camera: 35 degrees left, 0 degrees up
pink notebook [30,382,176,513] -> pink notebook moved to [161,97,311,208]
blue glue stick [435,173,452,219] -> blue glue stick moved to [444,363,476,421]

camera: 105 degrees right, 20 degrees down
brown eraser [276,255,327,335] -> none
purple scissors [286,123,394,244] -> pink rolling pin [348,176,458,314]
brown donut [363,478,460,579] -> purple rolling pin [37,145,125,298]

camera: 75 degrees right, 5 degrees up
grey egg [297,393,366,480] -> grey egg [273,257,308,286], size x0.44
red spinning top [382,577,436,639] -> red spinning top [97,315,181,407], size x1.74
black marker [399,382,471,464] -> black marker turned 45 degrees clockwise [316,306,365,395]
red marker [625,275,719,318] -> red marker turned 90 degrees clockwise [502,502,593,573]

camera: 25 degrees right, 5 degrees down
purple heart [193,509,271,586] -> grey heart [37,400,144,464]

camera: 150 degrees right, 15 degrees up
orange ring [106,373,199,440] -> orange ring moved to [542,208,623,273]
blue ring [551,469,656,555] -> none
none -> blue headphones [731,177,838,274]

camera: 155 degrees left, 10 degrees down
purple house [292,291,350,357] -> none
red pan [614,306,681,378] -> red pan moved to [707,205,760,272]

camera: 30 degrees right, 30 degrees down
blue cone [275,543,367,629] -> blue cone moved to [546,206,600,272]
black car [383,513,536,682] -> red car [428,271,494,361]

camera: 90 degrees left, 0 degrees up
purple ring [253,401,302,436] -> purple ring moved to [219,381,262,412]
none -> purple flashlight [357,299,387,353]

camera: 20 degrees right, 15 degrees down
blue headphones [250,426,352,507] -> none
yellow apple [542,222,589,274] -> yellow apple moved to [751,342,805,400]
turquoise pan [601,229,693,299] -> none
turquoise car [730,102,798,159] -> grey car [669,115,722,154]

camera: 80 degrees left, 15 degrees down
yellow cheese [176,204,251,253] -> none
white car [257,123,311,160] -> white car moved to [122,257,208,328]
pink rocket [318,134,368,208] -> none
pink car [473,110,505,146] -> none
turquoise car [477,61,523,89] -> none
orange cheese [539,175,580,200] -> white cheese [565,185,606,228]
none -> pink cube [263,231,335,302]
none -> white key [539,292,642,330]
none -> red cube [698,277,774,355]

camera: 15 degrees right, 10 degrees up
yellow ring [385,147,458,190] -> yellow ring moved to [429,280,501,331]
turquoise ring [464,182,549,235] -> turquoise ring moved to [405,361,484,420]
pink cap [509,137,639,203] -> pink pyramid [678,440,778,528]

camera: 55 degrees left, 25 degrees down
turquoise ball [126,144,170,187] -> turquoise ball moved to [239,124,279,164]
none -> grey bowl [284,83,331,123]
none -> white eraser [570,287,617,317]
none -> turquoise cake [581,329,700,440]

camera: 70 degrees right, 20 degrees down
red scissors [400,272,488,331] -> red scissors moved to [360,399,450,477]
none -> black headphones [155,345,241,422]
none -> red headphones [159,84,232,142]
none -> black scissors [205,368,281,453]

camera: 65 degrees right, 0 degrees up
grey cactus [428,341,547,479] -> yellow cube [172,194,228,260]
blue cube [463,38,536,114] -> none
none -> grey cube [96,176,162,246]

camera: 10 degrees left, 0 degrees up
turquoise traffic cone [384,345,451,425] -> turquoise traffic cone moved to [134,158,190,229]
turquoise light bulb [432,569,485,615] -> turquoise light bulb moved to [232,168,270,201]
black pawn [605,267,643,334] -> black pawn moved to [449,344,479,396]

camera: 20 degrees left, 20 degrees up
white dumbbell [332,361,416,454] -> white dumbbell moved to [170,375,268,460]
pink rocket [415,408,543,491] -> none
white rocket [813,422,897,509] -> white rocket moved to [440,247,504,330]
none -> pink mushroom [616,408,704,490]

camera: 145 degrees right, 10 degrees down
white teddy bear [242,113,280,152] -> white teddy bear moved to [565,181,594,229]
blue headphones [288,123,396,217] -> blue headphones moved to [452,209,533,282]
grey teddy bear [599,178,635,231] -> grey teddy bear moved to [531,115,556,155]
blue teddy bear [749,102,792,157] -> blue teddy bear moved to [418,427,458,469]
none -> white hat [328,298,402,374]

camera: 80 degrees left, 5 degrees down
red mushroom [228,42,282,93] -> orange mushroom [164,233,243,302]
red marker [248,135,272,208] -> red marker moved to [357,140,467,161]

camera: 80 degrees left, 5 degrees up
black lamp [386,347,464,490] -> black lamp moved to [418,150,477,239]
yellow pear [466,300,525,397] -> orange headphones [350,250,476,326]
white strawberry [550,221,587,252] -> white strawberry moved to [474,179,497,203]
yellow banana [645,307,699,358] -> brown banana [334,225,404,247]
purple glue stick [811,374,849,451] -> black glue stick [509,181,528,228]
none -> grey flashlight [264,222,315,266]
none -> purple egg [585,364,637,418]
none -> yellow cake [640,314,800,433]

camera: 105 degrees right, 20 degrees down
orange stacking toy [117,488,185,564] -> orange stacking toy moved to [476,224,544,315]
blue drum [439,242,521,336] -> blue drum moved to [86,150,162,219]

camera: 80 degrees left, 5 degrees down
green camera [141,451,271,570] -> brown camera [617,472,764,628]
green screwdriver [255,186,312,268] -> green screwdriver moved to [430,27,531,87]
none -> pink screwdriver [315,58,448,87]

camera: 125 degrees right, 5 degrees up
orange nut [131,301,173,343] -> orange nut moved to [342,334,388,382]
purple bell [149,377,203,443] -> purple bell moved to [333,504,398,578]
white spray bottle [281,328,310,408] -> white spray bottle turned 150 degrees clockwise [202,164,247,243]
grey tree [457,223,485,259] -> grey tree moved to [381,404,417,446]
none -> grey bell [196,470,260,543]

==================================================

● Work item:
Among the lines above, repeat exactly those from the line with "pink cap [509,137,639,203]" to the line with "camera: 70 degrees right, 20 degrees down", counting both ends.

● Result:
pink cap [509,137,639,203] -> pink pyramid [678,440,778,528]

camera: 55 degrees left, 25 degrees down
turquoise ball [126,144,170,187] -> turquoise ball moved to [239,124,279,164]
none -> grey bowl [284,83,331,123]
none -> white eraser [570,287,617,317]
none -> turquoise cake [581,329,700,440]

camera: 70 degrees right, 20 degrees down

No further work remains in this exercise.